*** Opening Information provided ***
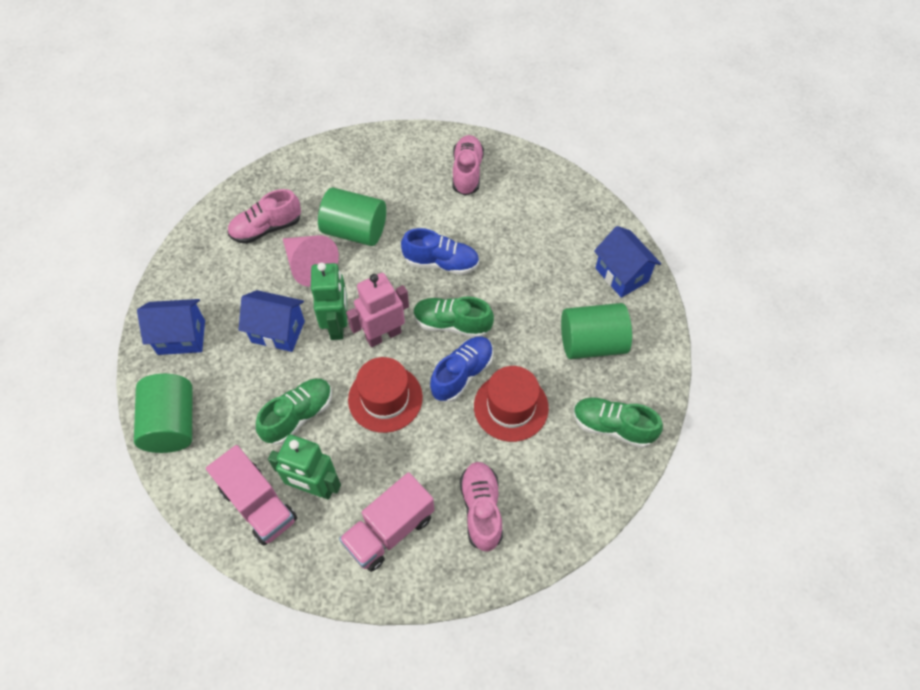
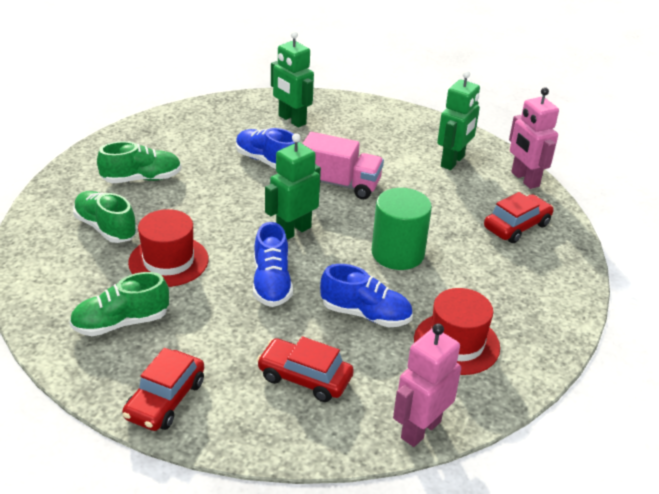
blue house: 3 -> 0
blue shoe: 2 -> 3
green cylinder: 3 -> 1
green robot: 2 -> 3
pink cone: 1 -> 0
pink robot: 1 -> 2
pink shoe: 3 -> 0
pink truck: 2 -> 1
red car: 0 -> 3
*** Closing Information provided ***
What to produce: A faithful transcription of the material, with no pictures, is the expected result.

Result of this task:
blue house: 3 -> 0
blue shoe: 2 -> 3
green cylinder: 3 -> 1
green robot: 2 -> 3
pink cone: 1 -> 0
pink robot: 1 -> 2
pink shoe: 3 -> 0
pink truck: 2 -> 1
red car: 0 -> 3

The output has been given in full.